__WORK REQUIRED__. All lines between the one holding "(140, 400) = (320, 131): pink" and the end of the material below, both ends included, should be restated exactly.

__RAW DATA__.
□ □ □ □ □ □ □
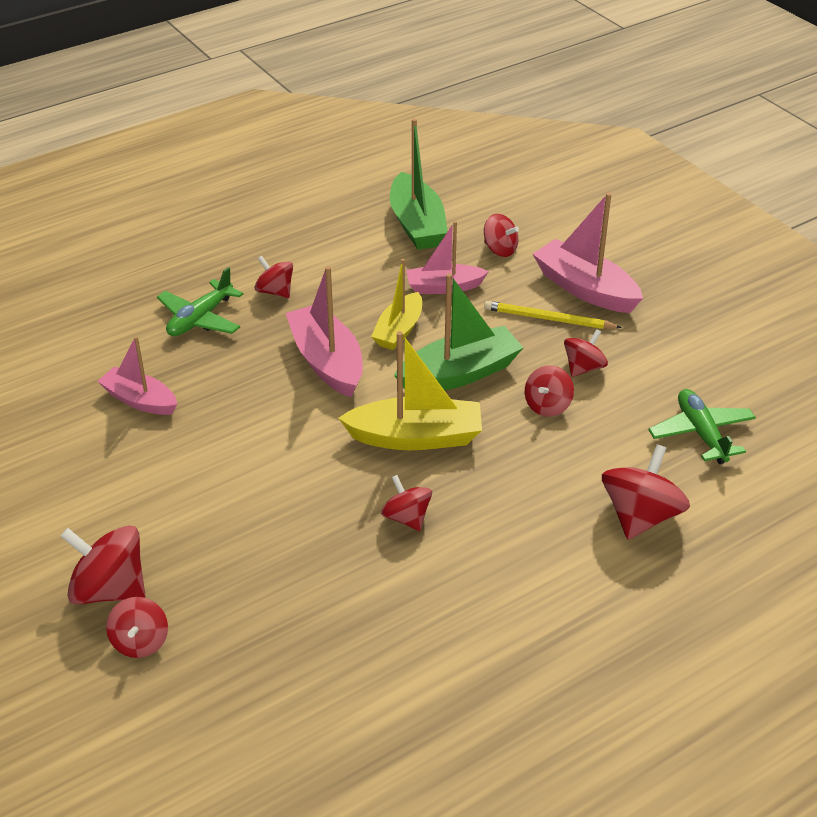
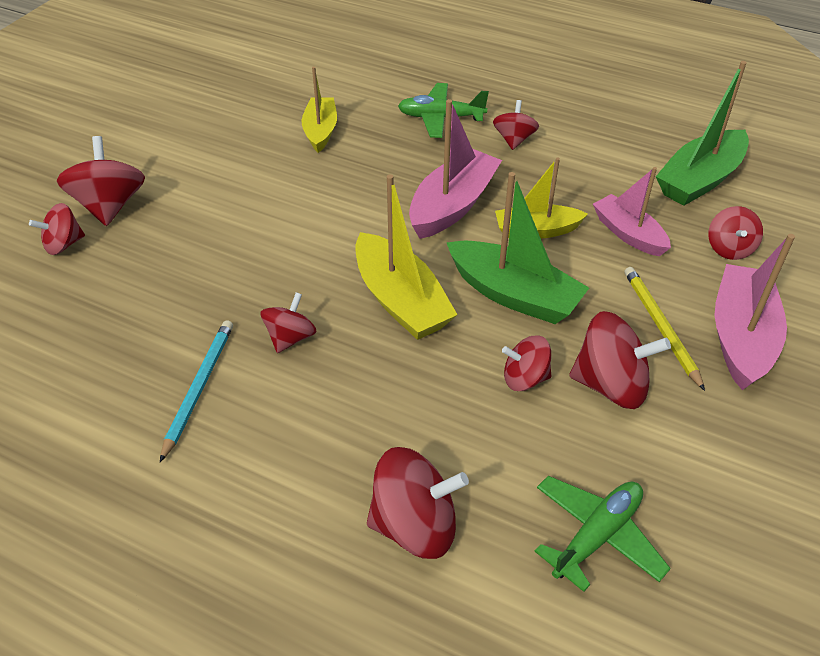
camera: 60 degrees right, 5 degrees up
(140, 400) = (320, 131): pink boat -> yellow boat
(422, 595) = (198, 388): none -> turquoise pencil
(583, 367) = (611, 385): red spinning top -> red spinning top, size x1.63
□ □ □ □ □ □ □
__YOUR SOLUTION__.
(140, 400) = (320, 131): pink boat -> yellow boat
(422, 595) = (198, 388): none -> turquoise pencil
(583, 367) = (611, 385): red spinning top -> red spinning top, size x1.63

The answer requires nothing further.